[Directions] A precise copy of the data is required, with every picture left out.

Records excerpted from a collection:
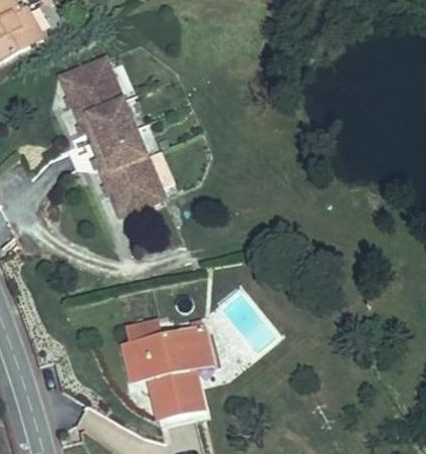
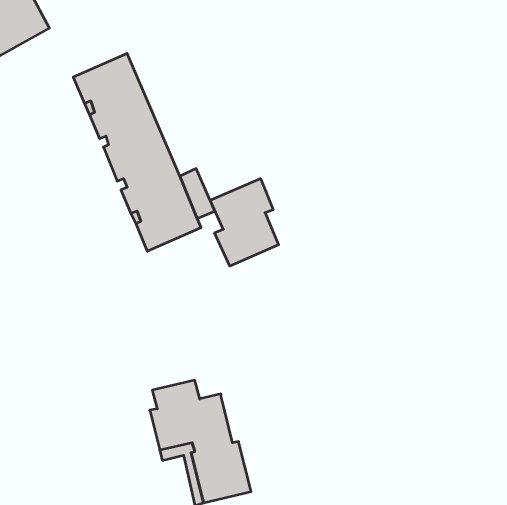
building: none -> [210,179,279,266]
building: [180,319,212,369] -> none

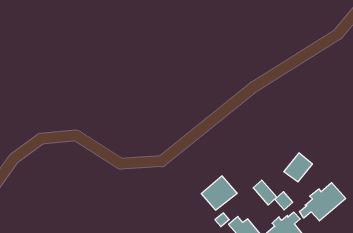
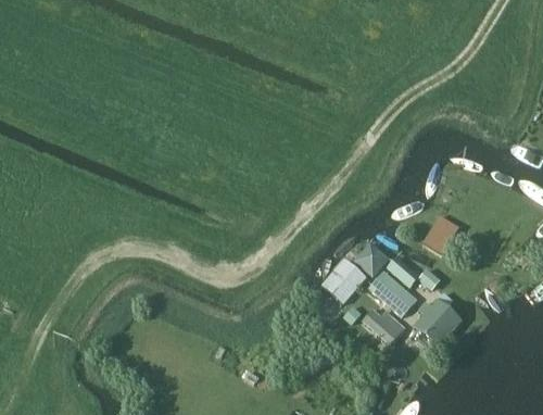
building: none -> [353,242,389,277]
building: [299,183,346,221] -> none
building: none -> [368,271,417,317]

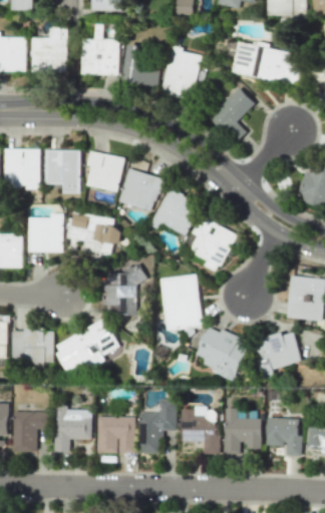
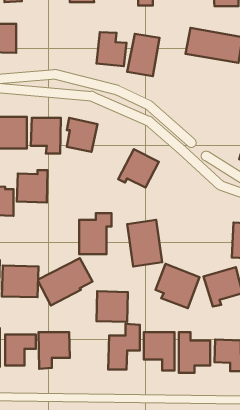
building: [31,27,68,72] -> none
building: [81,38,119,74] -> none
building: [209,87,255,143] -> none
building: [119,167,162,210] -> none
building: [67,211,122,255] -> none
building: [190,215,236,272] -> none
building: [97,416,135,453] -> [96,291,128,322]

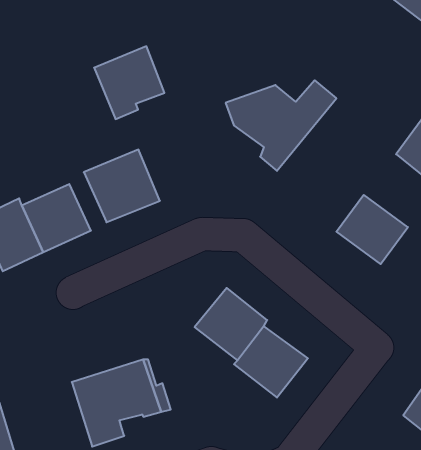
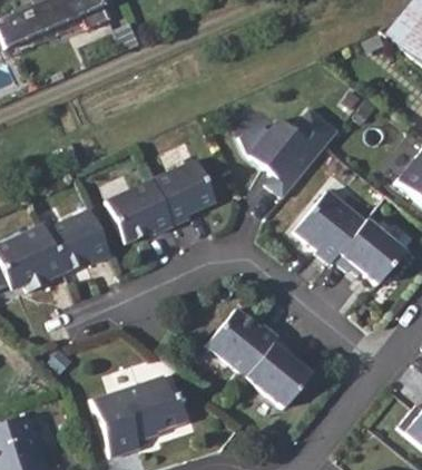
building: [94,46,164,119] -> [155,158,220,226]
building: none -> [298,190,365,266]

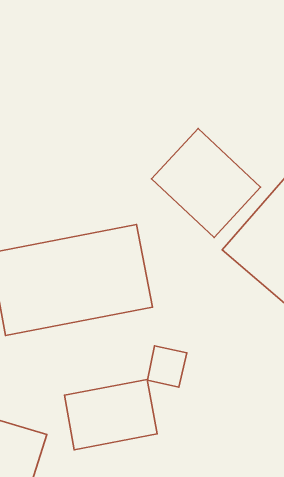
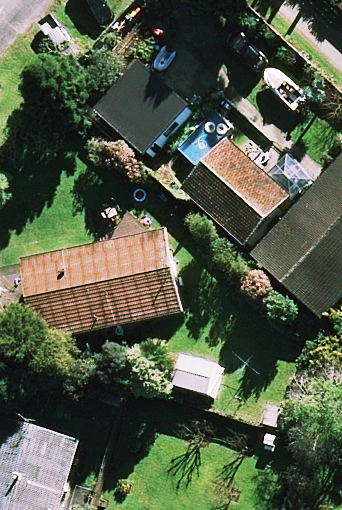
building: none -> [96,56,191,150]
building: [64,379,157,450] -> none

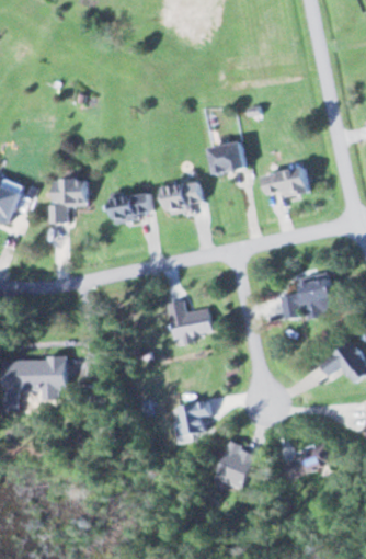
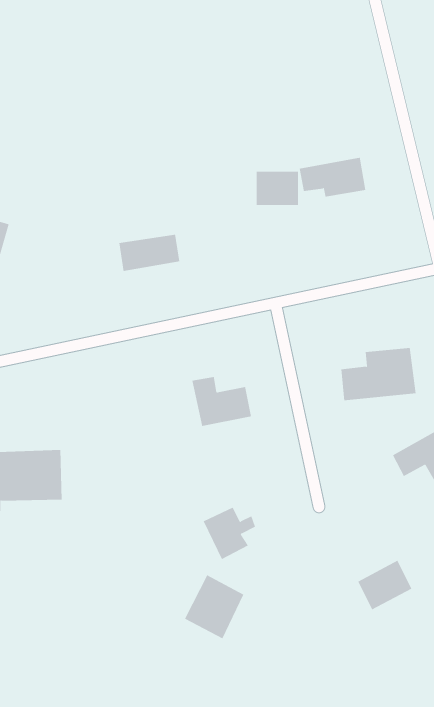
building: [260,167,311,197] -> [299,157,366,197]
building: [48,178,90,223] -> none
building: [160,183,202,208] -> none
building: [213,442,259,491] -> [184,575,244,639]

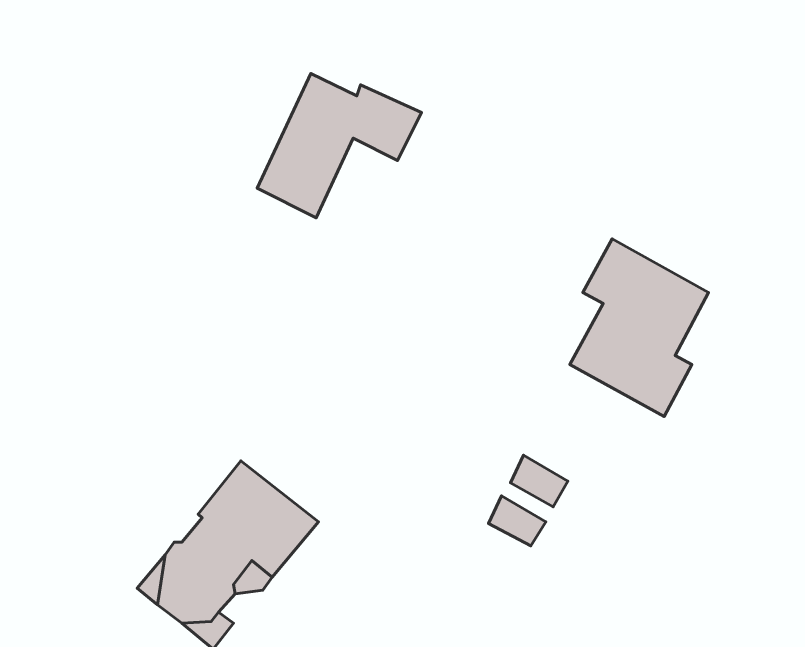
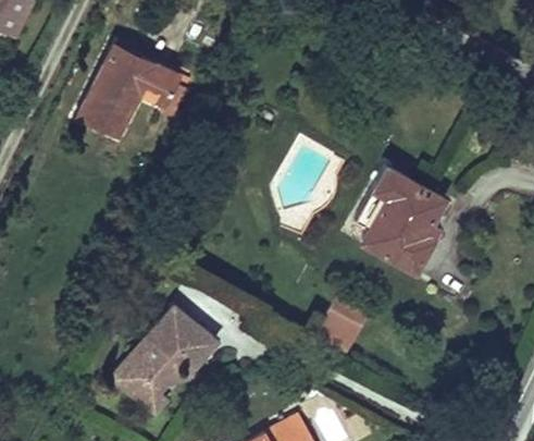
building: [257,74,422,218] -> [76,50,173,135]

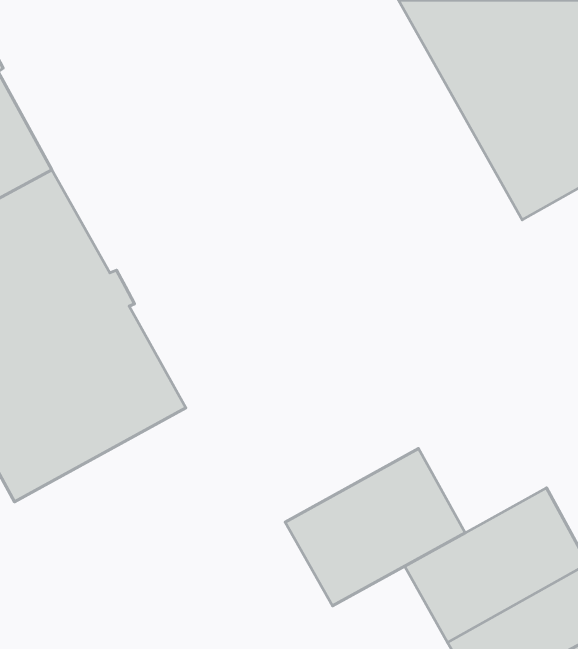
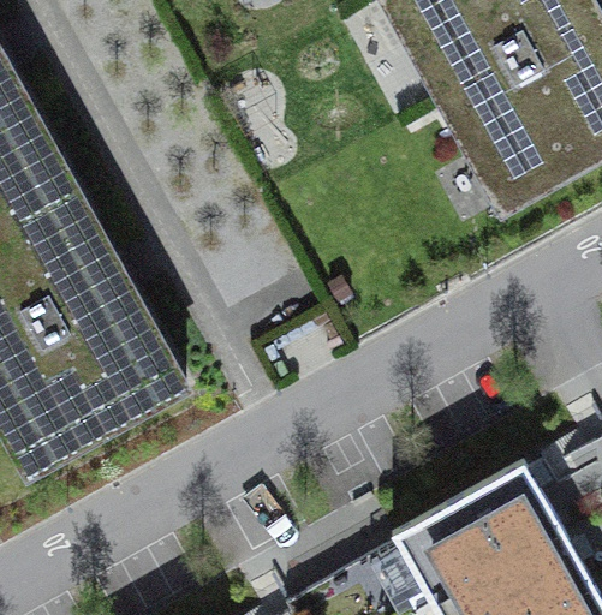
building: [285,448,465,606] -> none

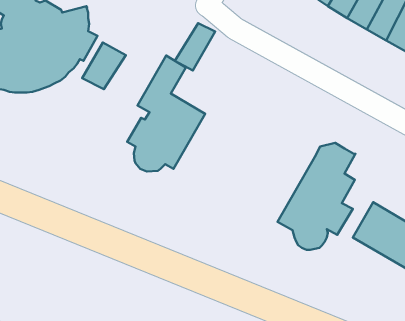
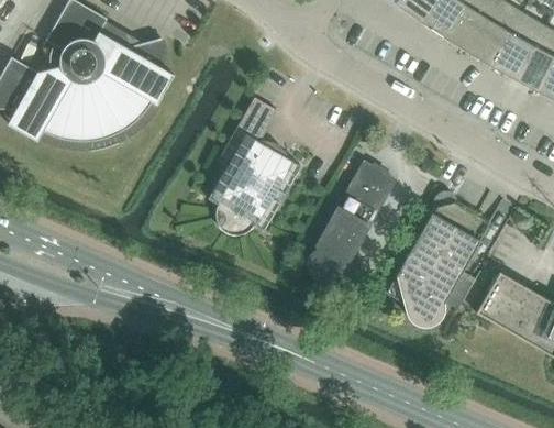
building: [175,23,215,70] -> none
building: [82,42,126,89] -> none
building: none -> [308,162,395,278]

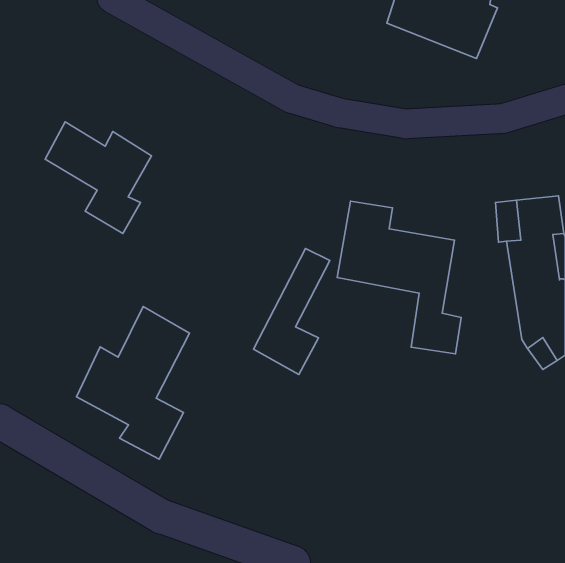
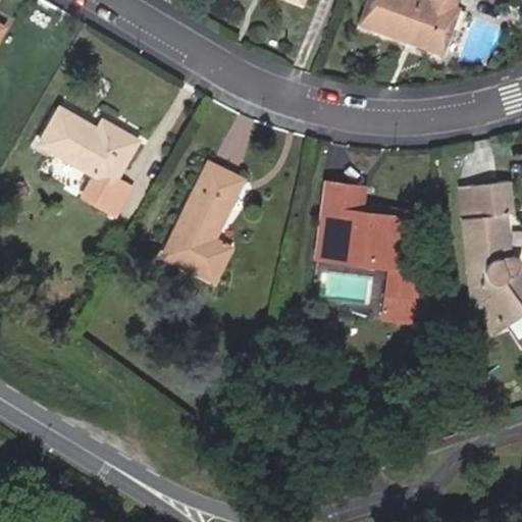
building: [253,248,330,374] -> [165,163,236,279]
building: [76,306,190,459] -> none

[Solution for this problem]
building: none -> [210,179,279,266]
building: [180,319,212,369] -> none

building: none -> [353,242,389,277]
building: [299,183,346,221] -> none
building: none -> [368,271,417,317]

building: [31,27,68,72] -> none
building: [81,38,119,74] -> none
building: [209,87,255,143] -> none
building: [119,167,162,210] -> none
building: [67,211,122,255] -> none
building: [190,215,236,272] -> none
building: [97,416,135,453] -> [96,291,128,322]

building: [94,46,164,119] -> [155,158,220,226]
building: none -> [298,190,365,266]

building: none -> [96,56,191,150]
building: [64,379,157,450] -> none

building: [260,167,311,197] -> [299,157,366,197]
building: [48,178,90,223] -> none
building: [160,183,202,208] -> none
building: [213,442,259,491] -> [184,575,244,639]

building: [257,74,422,218] -> [76,50,173,135]

building: [285,448,465,606] -> none

building: [175,23,215,70] -> none
building: [82,42,126,89] -> none
building: none -> [308,162,395,278]

building: [253,248,330,374] -> [165,163,236,279]
building: [76,306,190,459] -> none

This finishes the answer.